_What you need to do_.
Change every "Wuhan" in the records to "Harbin" and reproduce the lines with nothing else altered.

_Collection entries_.
— BEGIN —

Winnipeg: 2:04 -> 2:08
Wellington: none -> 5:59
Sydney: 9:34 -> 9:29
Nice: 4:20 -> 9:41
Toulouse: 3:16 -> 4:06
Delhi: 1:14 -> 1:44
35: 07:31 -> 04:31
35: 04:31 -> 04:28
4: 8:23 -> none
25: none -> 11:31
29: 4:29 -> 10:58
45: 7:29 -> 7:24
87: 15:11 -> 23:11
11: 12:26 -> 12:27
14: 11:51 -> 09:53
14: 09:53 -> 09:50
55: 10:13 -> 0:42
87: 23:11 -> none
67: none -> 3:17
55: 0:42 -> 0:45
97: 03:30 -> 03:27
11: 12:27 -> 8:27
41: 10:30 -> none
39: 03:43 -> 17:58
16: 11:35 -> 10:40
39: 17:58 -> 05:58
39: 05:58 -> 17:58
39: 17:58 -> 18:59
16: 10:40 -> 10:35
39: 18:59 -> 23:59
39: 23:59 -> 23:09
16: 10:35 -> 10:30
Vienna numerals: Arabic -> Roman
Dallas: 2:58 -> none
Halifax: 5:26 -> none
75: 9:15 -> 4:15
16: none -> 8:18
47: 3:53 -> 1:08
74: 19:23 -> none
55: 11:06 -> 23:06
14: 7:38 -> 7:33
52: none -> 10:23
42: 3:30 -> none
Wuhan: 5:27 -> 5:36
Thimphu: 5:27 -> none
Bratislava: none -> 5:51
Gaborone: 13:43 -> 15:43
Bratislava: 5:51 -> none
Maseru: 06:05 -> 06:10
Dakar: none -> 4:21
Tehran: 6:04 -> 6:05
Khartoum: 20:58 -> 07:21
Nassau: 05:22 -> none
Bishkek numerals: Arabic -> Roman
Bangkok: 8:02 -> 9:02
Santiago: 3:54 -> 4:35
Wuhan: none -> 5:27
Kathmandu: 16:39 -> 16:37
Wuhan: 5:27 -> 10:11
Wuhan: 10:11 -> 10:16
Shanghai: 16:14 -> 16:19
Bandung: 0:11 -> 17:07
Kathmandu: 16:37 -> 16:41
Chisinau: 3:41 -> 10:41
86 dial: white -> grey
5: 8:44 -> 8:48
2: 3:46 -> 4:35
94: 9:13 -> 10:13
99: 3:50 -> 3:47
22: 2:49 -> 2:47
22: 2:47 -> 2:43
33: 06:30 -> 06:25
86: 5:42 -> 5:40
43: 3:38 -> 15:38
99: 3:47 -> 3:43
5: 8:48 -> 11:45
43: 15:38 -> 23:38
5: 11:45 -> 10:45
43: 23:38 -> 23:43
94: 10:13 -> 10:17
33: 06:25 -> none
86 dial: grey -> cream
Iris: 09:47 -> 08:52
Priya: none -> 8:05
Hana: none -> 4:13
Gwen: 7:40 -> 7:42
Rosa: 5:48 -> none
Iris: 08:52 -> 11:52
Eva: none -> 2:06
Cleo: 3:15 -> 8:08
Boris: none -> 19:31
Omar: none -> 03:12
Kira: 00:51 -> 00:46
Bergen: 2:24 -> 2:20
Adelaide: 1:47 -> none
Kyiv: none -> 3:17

— END —

_Exercise result_.
Winnipeg: 2:04 -> 2:08
Wellington: none -> 5:59
Sydney: 9:34 -> 9:29
Nice: 4:20 -> 9:41
Toulouse: 3:16 -> 4:06
Delhi: 1:14 -> 1:44
35: 07:31 -> 04:31
35: 04:31 -> 04:28
4: 8:23 -> none
25: none -> 11:31
29: 4:29 -> 10:58
45: 7:29 -> 7:24
87: 15:11 -> 23:11
11: 12:26 -> 12:27
14: 11:51 -> 09:53
14: 09:53 -> 09:50
55: 10:13 -> 0:42
87: 23:11 -> none
67: none -> 3:17
55: 0:42 -> 0:45
97: 03:30 -> 03:27
11: 12:27 -> 8:27
41: 10:30 -> none
39: 03:43 -> 17:58
16: 11:35 -> 10:40
39: 17:58 -> 05:58
39: 05:58 -> 17:58
39: 17:58 -> 18:59
16: 10:40 -> 10:35
39: 18:59 -> 23:59
39: 23:59 -> 23:09
16: 10:35 -> 10:30
Vienna numerals: Arabic -> Roman
Dallas: 2:58 -> none
Halifax: 5:26 -> none
75: 9:15 -> 4:15
16: none -> 8:18
47: 3:53 -> 1:08
74: 19:23 -> none
55: 11:06 -> 23:06
14: 7:38 -> 7:33
52: none -> 10:23
42: 3:30 -> none
Harbin: 5:27 -> 5:36
Thimphu: 5:27 -> none
Bratislava: none -> 5:51
Gaborone: 13:43 -> 15:43
Bratislava: 5:51 -> none
Maseru: 06:05 -> 06:10
Dakar: none -> 4:21
Tehran: 6:04 -> 6:05
Khartoum: 20:58 -> 07:21
Nassau: 05:22 -> none
Bishkek numerals: Arabic -> Roman
Bangkok: 8:02 -> 9:02
Santiago: 3:54 -> 4:35
Harbin: none -> 5:27
Kathmandu: 16:39 -> 16:37
Harbin: 5:27 -> 10:11
Harbin: 10:11 -> 10:16
Shanghai: 16:14 -> 16:19
Bandung: 0:11 -> 17:07
Kathmandu: 16:37 -> 16:41
Chisinau: 3:41 -> 10:41
86 dial: white -> grey
5: 8:44 -> 8:48
2: 3:46 -> 4:35
94: 9:13 -> 10:13
99: 3:50 -> 3:47
22: 2:49 -> 2:47
22: 2:47 -> 2:43
33: 06:30 -> 06:25
86: 5:42 -> 5:40
43: 3:38 -> 15:38
99: 3:47 -> 3:43
5: 8:48 -> 11:45
43: 15:38 -> 23:38
5: 11:45 -> 10:45
43: 23:38 -> 23:43
94: 10:13 -> 10:17
33: 06:25 -> none
86 dial: grey -> cream
Iris: 09:47 -> 08:52
Priya: none -> 8:05
Hana: none -> 4:13
Gwen: 7:40 -> 7:42
Rosa: 5:48 -> none
Iris: 08:52 -> 11:52
Eva: none -> 2:06
Cleo: 3:15 -> 8:08
Boris: none -> 19:31
Omar: none -> 03:12
Kira: 00:51 -> 00:46
Bergen: 2:24 -> 2:20
Adelaide: 1:47 -> none
Kyiv: none -> 3:17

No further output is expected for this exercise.